▶ **What you will do**:
All of the data is to be restated word for word.
※
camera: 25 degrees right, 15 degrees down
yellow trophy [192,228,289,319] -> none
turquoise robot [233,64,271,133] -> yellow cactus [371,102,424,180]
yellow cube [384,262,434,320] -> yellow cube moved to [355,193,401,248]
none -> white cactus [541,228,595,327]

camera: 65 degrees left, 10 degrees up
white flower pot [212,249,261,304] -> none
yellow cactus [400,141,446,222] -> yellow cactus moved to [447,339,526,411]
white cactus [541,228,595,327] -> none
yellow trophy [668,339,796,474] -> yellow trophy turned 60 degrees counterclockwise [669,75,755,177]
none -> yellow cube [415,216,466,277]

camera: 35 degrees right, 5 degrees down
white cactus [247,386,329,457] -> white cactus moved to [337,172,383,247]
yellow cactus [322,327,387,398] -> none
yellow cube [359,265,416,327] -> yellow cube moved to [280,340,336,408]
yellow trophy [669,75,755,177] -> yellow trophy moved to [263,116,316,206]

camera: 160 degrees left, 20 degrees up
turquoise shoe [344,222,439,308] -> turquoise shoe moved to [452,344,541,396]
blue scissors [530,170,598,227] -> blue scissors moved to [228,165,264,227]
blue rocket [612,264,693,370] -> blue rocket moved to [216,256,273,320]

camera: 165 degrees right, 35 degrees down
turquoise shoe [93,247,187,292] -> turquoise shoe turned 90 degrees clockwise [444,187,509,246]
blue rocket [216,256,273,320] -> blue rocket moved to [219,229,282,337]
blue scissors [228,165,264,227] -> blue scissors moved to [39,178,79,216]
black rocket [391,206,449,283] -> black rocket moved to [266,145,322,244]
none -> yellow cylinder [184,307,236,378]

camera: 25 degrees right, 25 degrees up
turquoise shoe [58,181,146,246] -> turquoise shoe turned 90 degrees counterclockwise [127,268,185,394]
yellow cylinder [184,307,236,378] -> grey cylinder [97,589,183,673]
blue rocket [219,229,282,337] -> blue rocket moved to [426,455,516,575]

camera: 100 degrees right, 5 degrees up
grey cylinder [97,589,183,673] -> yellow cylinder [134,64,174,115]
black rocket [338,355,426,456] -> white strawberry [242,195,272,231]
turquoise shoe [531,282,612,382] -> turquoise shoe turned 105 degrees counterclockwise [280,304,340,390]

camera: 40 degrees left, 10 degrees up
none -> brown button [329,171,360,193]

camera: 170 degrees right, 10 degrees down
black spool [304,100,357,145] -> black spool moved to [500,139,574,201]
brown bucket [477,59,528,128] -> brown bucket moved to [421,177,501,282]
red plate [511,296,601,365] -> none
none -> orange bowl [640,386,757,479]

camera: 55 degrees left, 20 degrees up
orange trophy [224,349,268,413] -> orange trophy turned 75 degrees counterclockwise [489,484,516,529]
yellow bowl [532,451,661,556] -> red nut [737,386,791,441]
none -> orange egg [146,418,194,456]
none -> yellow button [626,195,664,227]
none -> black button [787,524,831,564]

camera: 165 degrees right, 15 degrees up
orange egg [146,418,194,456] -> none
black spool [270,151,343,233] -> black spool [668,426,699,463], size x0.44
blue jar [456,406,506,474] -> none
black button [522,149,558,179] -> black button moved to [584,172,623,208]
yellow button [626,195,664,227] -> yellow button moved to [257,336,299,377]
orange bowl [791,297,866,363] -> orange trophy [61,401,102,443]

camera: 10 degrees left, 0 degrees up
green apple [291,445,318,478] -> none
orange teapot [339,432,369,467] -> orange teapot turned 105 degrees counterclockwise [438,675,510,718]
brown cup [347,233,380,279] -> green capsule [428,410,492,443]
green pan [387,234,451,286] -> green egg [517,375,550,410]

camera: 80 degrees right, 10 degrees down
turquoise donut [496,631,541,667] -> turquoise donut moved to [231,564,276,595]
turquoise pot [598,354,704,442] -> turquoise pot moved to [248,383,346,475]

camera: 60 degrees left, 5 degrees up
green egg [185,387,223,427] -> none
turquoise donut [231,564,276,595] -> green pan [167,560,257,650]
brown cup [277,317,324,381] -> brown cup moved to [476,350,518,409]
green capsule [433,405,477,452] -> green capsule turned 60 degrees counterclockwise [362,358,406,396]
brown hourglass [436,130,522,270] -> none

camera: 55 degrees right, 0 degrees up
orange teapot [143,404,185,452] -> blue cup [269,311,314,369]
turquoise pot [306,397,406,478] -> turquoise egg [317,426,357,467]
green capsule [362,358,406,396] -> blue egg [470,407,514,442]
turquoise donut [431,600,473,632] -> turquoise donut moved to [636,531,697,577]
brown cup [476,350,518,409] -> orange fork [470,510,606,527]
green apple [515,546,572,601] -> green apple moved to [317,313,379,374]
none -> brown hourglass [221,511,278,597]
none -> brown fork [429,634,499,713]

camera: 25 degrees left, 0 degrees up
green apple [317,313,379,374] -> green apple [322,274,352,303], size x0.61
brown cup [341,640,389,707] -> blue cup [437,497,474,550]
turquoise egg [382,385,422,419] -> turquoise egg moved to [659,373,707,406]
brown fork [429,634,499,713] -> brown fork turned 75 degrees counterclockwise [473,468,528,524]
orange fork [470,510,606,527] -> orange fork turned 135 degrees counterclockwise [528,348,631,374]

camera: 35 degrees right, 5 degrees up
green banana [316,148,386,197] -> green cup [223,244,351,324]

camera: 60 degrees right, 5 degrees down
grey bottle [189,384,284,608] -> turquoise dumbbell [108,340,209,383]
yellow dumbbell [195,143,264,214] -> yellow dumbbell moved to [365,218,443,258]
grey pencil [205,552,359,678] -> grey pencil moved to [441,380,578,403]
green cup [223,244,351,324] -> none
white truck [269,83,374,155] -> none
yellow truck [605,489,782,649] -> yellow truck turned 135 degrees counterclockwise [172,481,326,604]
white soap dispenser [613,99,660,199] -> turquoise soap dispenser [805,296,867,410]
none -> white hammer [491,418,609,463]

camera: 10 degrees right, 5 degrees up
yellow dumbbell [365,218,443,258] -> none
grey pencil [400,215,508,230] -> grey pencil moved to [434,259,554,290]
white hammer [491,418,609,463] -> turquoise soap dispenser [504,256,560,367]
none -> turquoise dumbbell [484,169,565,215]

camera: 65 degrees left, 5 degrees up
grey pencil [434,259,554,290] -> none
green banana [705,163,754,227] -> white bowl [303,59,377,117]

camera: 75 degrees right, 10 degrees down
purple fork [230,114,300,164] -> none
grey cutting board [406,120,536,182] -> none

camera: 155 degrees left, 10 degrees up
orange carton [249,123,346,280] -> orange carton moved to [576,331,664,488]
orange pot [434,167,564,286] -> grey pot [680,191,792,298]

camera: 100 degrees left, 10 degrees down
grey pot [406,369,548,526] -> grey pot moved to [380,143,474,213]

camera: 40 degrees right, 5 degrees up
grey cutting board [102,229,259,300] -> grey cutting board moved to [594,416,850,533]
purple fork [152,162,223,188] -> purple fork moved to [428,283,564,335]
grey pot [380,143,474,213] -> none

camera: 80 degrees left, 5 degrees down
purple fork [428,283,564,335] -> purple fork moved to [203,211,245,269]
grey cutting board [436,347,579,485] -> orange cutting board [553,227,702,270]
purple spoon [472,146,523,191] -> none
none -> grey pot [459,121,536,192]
※
▶ **Result**:
camera: 25 degrees right, 15 degrees down
yellow trophy [192,228,289,319] -> none
turquoise robot [233,64,271,133] -> yellow cactus [371,102,424,180]
yellow cube [384,262,434,320] -> yellow cube moved to [355,193,401,248]
none -> white cactus [541,228,595,327]

camera: 65 degrees left, 10 degrees up
white flower pot [212,249,261,304] -> none
yellow cactus [400,141,446,222] -> yellow cactus moved to [447,339,526,411]
white cactus [541,228,595,327] -> none
yellow trophy [668,339,796,474] -> yellow trophy turned 60 degrees counterclockwise [669,75,755,177]
none -> yellow cube [415,216,466,277]

camera: 35 degrees right, 5 degrees down
white cactus [247,386,329,457] -> white cactus moved to [337,172,383,247]
yellow cactus [322,327,387,398] -> none
yellow cube [359,265,416,327] -> yellow cube moved to [280,340,336,408]
yellow trophy [669,75,755,177] -> yellow trophy moved to [263,116,316,206]

camera: 160 degrees left, 20 degrees up
turquoise shoe [344,222,439,308] -> turquoise shoe moved to [452,344,541,396]
blue scissors [530,170,598,227] -> blue scissors moved to [228,165,264,227]
blue rocket [612,264,693,370] -> blue rocket moved to [216,256,273,320]

camera: 165 degrees right, 35 degrees down
turquoise shoe [93,247,187,292] -> turquoise shoe turned 90 degrees clockwise [444,187,509,246]
blue rocket [216,256,273,320] -> blue rocket moved to [219,229,282,337]
blue scissors [228,165,264,227] -> blue scissors moved to [39,178,79,216]
black rocket [391,206,449,283] -> black rocket moved to [266,145,322,244]
none -> yellow cylinder [184,307,236,378]

camera: 25 degrees right, 25 degrees up
turquoise shoe [58,181,146,246] -> turquoise shoe turned 90 degrees counterclockwise [127,268,185,394]
yellow cylinder [184,307,236,378] -> grey cylinder [97,589,183,673]
blue rocket [219,229,282,337] -> blue rocket moved to [426,455,516,575]

camera: 100 degrees right, 5 degrees up
grey cylinder [97,589,183,673] -> yellow cylinder [134,64,174,115]
black rocket [338,355,426,456] -> white strawberry [242,195,272,231]
turquoise shoe [531,282,612,382] -> turquoise shoe turned 105 degrees counterclockwise [280,304,340,390]

camera: 40 degrees left, 10 degrees up
none -> brown button [329,171,360,193]

camera: 170 degrees right, 10 degrees down
black spool [304,100,357,145] -> black spool moved to [500,139,574,201]
brown bucket [477,59,528,128] -> brown bucket moved to [421,177,501,282]
red plate [511,296,601,365] -> none
none -> orange bowl [640,386,757,479]

camera: 55 degrees left, 20 degrees up
orange trophy [224,349,268,413] -> orange trophy turned 75 degrees counterclockwise [489,484,516,529]
yellow bowl [532,451,661,556] -> red nut [737,386,791,441]
none -> orange egg [146,418,194,456]
none -> yellow button [626,195,664,227]
none -> black button [787,524,831,564]

camera: 165 degrees right, 15 degrees up
orange egg [146,418,194,456] -> none
black spool [270,151,343,233] -> black spool [668,426,699,463], size x0.44
blue jar [456,406,506,474] -> none
black button [522,149,558,179] -> black button moved to [584,172,623,208]
yellow button [626,195,664,227] -> yellow button moved to [257,336,299,377]
orange bowl [791,297,866,363] -> orange trophy [61,401,102,443]

camera: 10 degrees left, 0 degrees up
green apple [291,445,318,478] -> none
orange teapot [339,432,369,467] -> orange teapot turned 105 degrees counterclockwise [438,675,510,718]
brown cup [347,233,380,279] -> green capsule [428,410,492,443]
green pan [387,234,451,286] -> green egg [517,375,550,410]

camera: 80 degrees right, 10 degrees down
turquoise donut [496,631,541,667] -> turquoise donut moved to [231,564,276,595]
turquoise pot [598,354,704,442] -> turquoise pot moved to [248,383,346,475]

camera: 60 degrees left, 5 degrees up
green egg [185,387,223,427] -> none
turquoise donut [231,564,276,595] -> green pan [167,560,257,650]
brown cup [277,317,324,381] -> brown cup moved to [476,350,518,409]
green capsule [433,405,477,452] -> green capsule turned 60 degrees counterclockwise [362,358,406,396]
brown hourglass [436,130,522,270] -> none

camera: 55 degrees right, 0 degrees up
orange teapot [143,404,185,452] -> blue cup [269,311,314,369]
turquoise pot [306,397,406,478] -> turquoise egg [317,426,357,467]
green capsule [362,358,406,396] -> blue egg [470,407,514,442]
turquoise donut [431,600,473,632] -> turquoise donut moved to [636,531,697,577]
brown cup [476,350,518,409] -> orange fork [470,510,606,527]
green apple [515,546,572,601] -> green apple moved to [317,313,379,374]
none -> brown hourglass [221,511,278,597]
none -> brown fork [429,634,499,713]

camera: 25 degrees left, 0 degrees up
green apple [317,313,379,374] -> green apple [322,274,352,303], size x0.61
brown cup [341,640,389,707] -> blue cup [437,497,474,550]
turquoise egg [382,385,422,419] -> turquoise egg moved to [659,373,707,406]
brown fork [429,634,499,713] -> brown fork turned 75 degrees counterclockwise [473,468,528,524]
orange fork [470,510,606,527] -> orange fork turned 135 degrees counterclockwise [528,348,631,374]

camera: 35 degrees right, 5 degrees up
green banana [316,148,386,197] -> green cup [223,244,351,324]

camera: 60 degrees right, 5 degrees down
grey bottle [189,384,284,608] -> turquoise dumbbell [108,340,209,383]
yellow dumbbell [195,143,264,214] -> yellow dumbbell moved to [365,218,443,258]
grey pencil [205,552,359,678] -> grey pencil moved to [441,380,578,403]
green cup [223,244,351,324] -> none
white truck [269,83,374,155] -> none
yellow truck [605,489,782,649] -> yellow truck turned 135 degrees counterclockwise [172,481,326,604]
white soap dispenser [613,99,660,199] -> turquoise soap dispenser [805,296,867,410]
none -> white hammer [491,418,609,463]

camera: 10 degrees right, 5 degrees up
yellow dumbbell [365,218,443,258] -> none
grey pencil [400,215,508,230] -> grey pencil moved to [434,259,554,290]
white hammer [491,418,609,463] -> turquoise soap dispenser [504,256,560,367]
none -> turquoise dumbbell [484,169,565,215]

camera: 65 degrees left, 5 degrees up
grey pencil [434,259,554,290] -> none
green banana [705,163,754,227] -> white bowl [303,59,377,117]

camera: 75 degrees right, 10 degrees down
purple fork [230,114,300,164] -> none
grey cutting board [406,120,536,182] -> none

camera: 155 degrees left, 10 degrees up
orange carton [249,123,346,280] -> orange carton moved to [576,331,664,488]
orange pot [434,167,564,286] -> grey pot [680,191,792,298]

camera: 100 degrees left, 10 degrees down
grey pot [406,369,548,526] -> grey pot moved to [380,143,474,213]

camera: 40 degrees right, 5 degrees up
grey cutting board [102,229,259,300] -> grey cutting board moved to [594,416,850,533]
purple fork [152,162,223,188] -> purple fork moved to [428,283,564,335]
grey pot [380,143,474,213] -> none

camera: 80 degrees left, 5 degrees down
purple fork [428,283,564,335] -> purple fork moved to [203,211,245,269]
grey cutting board [436,347,579,485] -> orange cutting board [553,227,702,270]
purple spoon [472,146,523,191] -> none
none -> grey pot [459,121,536,192]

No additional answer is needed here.